Task statement:
Print the data below verbatim, minus images.

Data for this exercise:

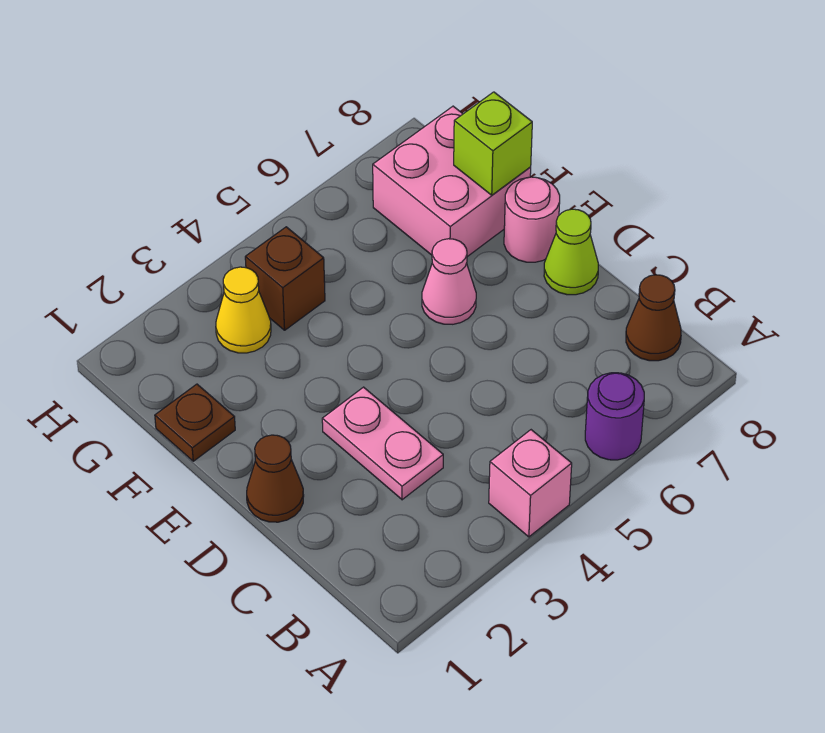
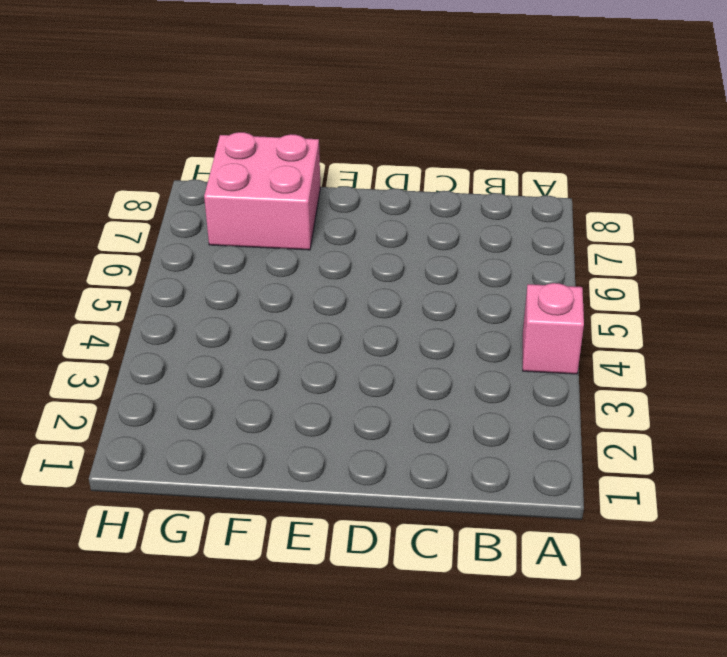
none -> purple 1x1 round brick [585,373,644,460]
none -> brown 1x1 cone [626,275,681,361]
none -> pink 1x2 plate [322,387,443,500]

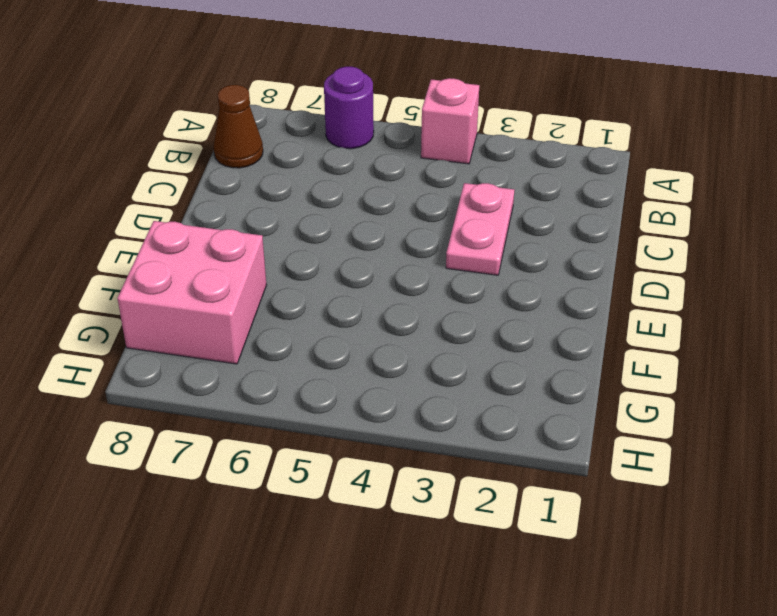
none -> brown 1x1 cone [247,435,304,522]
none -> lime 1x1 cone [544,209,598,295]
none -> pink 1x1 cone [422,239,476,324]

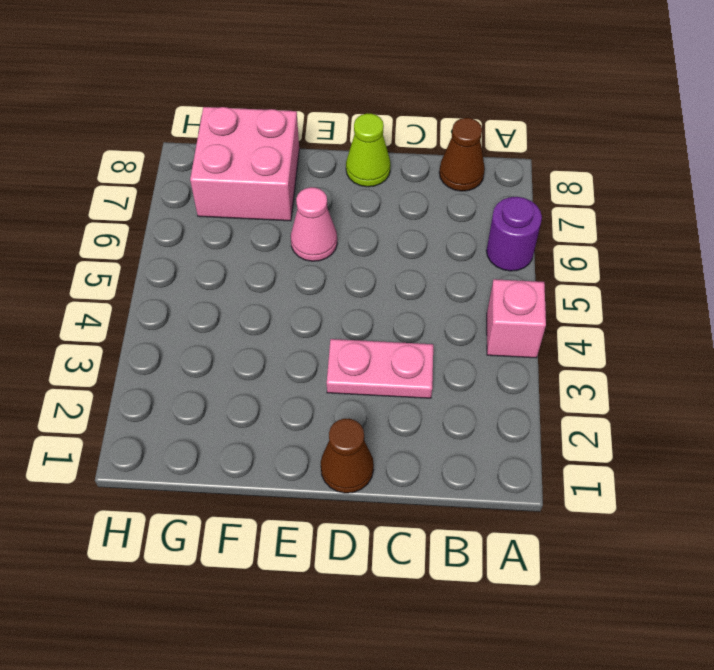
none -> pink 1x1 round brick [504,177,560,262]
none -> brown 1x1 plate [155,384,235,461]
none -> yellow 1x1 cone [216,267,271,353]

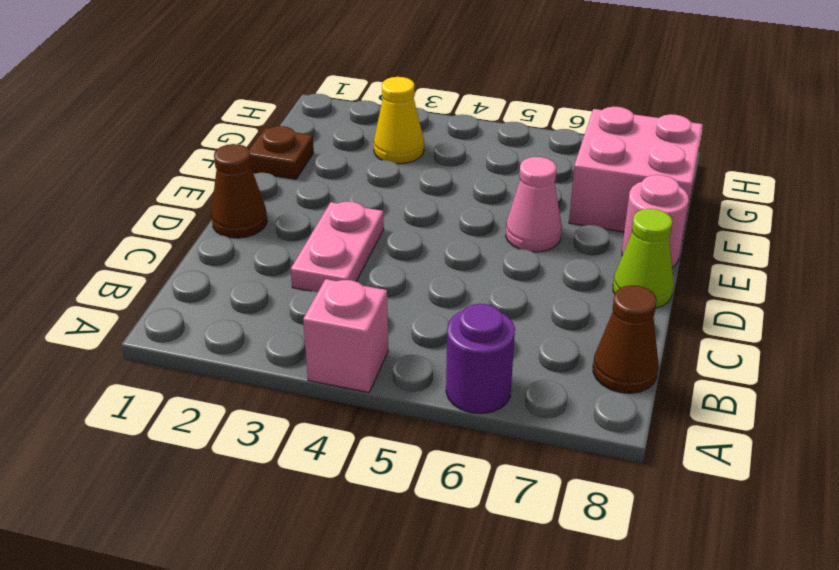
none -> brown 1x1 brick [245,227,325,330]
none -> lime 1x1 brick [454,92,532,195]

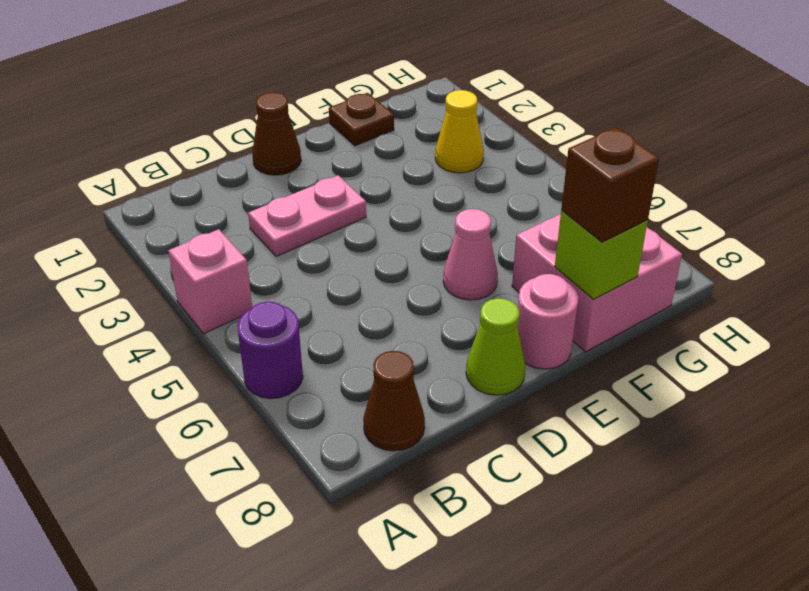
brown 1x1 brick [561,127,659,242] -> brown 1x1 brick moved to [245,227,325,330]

Result:
none -> purple 1x1 round brick [585,373,644,460]
none -> brown 1x1 cone [626,275,681,361]
none -> pink 1x2 plate [322,387,443,500]

none -> brown 1x1 cone [247,435,304,522]
none -> lime 1x1 cone [544,209,598,295]
none -> pink 1x1 cone [422,239,476,324]

none -> pink 1x1 round brick [504,177,560,262]
none -> brown 1x1 plate [155,384,235,461]
none -> yellow 1x1 cone [216,267,271,353]

none -> brown 1x1 brick [245,227,325,330]
none -> lime 1x1 brick [454,92,532,195]

brown 1x1 brick [561,127,659,242] -> brown 1x1 brick moved to [245,227,325,330]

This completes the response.